**DATA TO PROCESS:**
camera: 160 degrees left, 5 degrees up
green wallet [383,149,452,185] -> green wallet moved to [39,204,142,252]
* * *
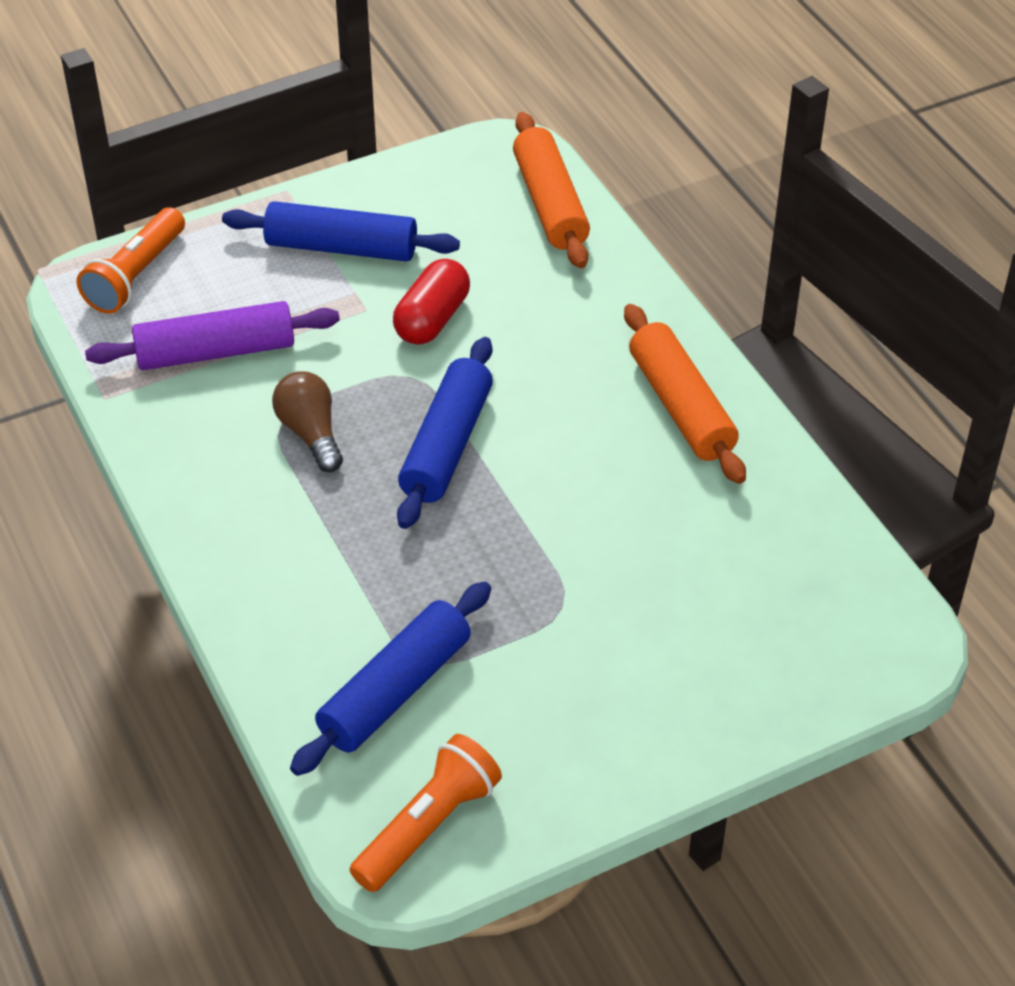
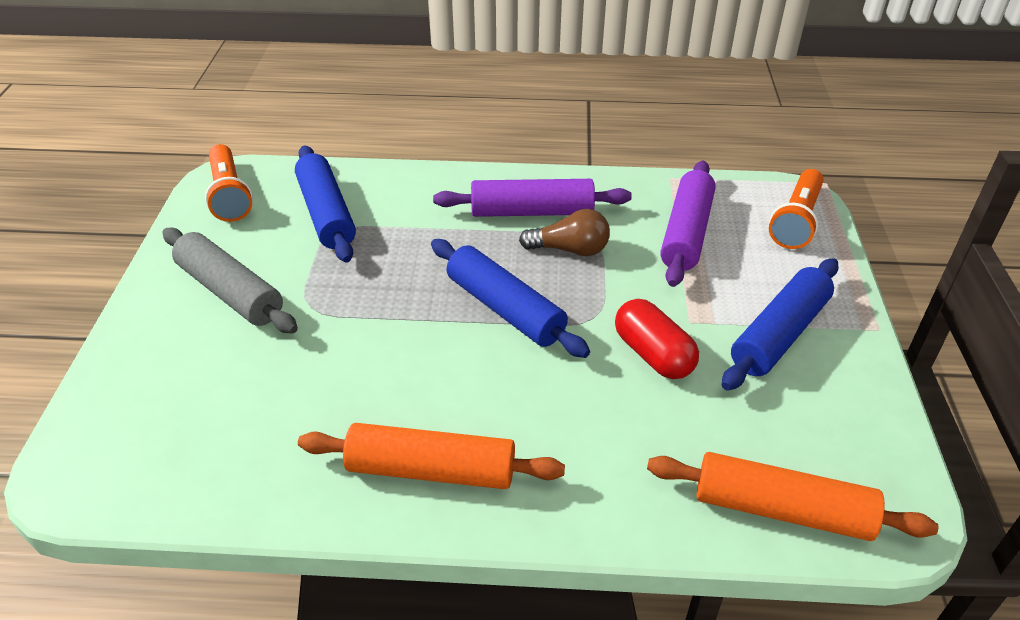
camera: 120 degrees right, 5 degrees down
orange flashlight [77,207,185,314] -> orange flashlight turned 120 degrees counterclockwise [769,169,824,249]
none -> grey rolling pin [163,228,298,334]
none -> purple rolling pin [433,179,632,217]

**TASK DIRECTIONS:**
Only one stretch of the data above is needed. Restate it word for word, from the line containing "camera: 160 degrees left, 5 degrees up" through the line containing "green wallet [383,149,452,185]", both ends included.

**SOLUTION BELOW:**
camera: 160 degrees left, 5 degrees up
green wallet [383,149,452,185] -> green wallet moved to [39,204,142,252]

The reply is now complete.